**Records to use:**
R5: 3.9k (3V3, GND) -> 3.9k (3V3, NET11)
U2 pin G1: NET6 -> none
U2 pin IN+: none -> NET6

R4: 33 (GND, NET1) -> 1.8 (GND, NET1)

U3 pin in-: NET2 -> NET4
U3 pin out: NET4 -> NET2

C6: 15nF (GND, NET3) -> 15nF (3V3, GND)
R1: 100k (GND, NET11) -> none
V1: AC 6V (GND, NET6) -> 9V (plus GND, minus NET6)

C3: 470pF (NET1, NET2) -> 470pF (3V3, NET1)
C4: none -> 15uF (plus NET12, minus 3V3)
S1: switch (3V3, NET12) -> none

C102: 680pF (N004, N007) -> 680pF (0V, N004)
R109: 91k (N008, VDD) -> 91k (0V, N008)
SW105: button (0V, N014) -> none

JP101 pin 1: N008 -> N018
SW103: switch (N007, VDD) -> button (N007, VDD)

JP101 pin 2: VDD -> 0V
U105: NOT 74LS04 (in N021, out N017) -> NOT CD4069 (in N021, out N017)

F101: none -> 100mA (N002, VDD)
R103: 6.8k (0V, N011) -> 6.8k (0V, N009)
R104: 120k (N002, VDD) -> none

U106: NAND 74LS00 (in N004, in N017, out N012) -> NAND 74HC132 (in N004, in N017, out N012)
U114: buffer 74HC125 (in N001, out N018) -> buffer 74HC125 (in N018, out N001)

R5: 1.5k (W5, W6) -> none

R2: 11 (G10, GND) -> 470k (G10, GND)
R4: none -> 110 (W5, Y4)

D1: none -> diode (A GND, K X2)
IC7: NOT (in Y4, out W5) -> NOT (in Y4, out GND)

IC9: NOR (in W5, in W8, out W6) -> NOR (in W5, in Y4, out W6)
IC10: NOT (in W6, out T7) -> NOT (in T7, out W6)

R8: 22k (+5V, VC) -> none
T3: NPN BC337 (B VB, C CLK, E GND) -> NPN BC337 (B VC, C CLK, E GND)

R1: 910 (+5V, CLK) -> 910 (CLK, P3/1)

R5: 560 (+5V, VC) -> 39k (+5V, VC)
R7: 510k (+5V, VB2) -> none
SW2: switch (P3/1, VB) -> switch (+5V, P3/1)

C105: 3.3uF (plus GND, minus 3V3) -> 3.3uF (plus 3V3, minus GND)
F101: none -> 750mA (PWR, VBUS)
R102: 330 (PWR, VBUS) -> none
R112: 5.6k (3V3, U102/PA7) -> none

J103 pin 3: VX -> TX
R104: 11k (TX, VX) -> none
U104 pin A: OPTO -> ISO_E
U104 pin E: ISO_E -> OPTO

**Your instructions:**
Starting at the first line of the records, print each line exactly, stopping after the line that contains "D1: none -> diode (A GND, K X2)".

**Output below:**
R5: 3.9k (3V3, GND) -> 3.9k (3V3, NET11)
U2 pin G1: NET6 -> none
U2 pin IN+: none -> NET6

R4: 33 (GND, NET1) -> 1.8 (GND, NET1)

U3 pin in-: NET2 -> NET4
U3 pin out: NET4 -> NET2

C6: 15nF (GND, NET3) -> 15nF (3V3, GND)
R1: 100k (GND, NET11) -> none
V1: AC 6V (GND, NET6) -> 9V (plus GND, minus NET6)

C3: 470pF (NET1, NET2) -> 470pF (3V3, NET1)
C4: none -> 15uF (plus NET12, minus 3V3)
S1: switch (3V3, NET12) -> none

C102: 680pF (N004, N007) -> 680pF (0V, N004)
R109: 91k (N008, VDD) -> 91k (0V, N008)
SW105: button (0V, N014) -> none

JP101 pin 1: N008 -> N018
SW103: switch (N007, VDD) -> button (N007, VDD)

JP101 pin 2: VDD -> 0V
U105: NOT 74LS04 (in N021, out N017) -> NOT CD4069 (in N021, out N017)

F101: none -> 100mA (N002, VDD)
R103: 6.8k (0V, N011) -> 6.8k (0V, N009)
R104: 120k (N002, VDD) -> none

U106: NAND 74LS00 (in N004, in N017, out N012) -> NAND 74HC132 (in N004, in N017, out N012)
U114: buffer 74HC125 (in N001, out N018) -> buffer 74HC125 (in N018, out N001)

R5: 1.5k (W5, W6) -> none

R2: 11 (G10, GND) -> 470k (G10, GND)
R4: none -> 110 (W5, Y4)

D1: none -> diode (A GND, K X2)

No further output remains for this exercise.